[begin DATASET]

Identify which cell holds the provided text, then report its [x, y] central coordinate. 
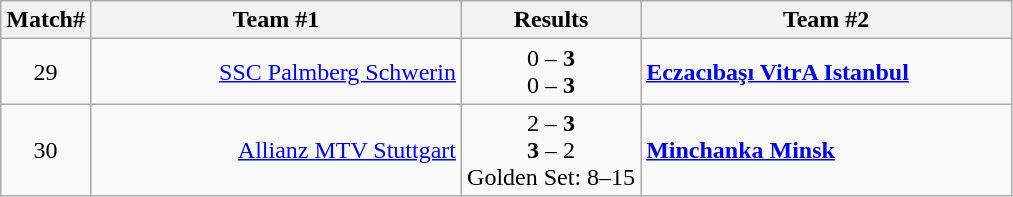
Results [552, 20]
0 – 3 0 – 3 [552, 72]
30 [46, 150]
SSC Palmberg Schwerin [276, 72]
Team #1 [276, 20]
Eczacıbaşı VitrA Istanbul [826, 72]
29 [46, 72]
Match# [46, 20]
2 – 3 3 – 2 Golden Set: 8–15 [552, 150]
Minchanka Minsk [826, 150]
Team #2 [826, 20]
Allianz MTV Stuttgart [276, 150]
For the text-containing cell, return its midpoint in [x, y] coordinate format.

[end DATASET]

- **WHAT YOU WILL DO**
Copy all of the data above word for word, omitting the pictures.

- **THE COMPLETED TASK**
Identify which cell holds the provided text, then report its [x, y] central coordinate. 
Results [552, 20]
0 – 3 0 – 3 [552, 72]
30 [46, 150]
SSC Palmberg Schwerin [276, 72]
Team #1 [276, 20]
Eczacıbaşı VitrA Istanbul [826, 72]
29 [46, 72]
Match# [46, 20]
2 – 3 3 – 2 Golden Set: 8–15 [552, 150]
Minchanka Minsk [826, 150]
Team #2 [826, 20]
Allianz MTV Stuttgart [276, 150]
For the text-containing cell, return its midpoint in [x, y] coordinate format.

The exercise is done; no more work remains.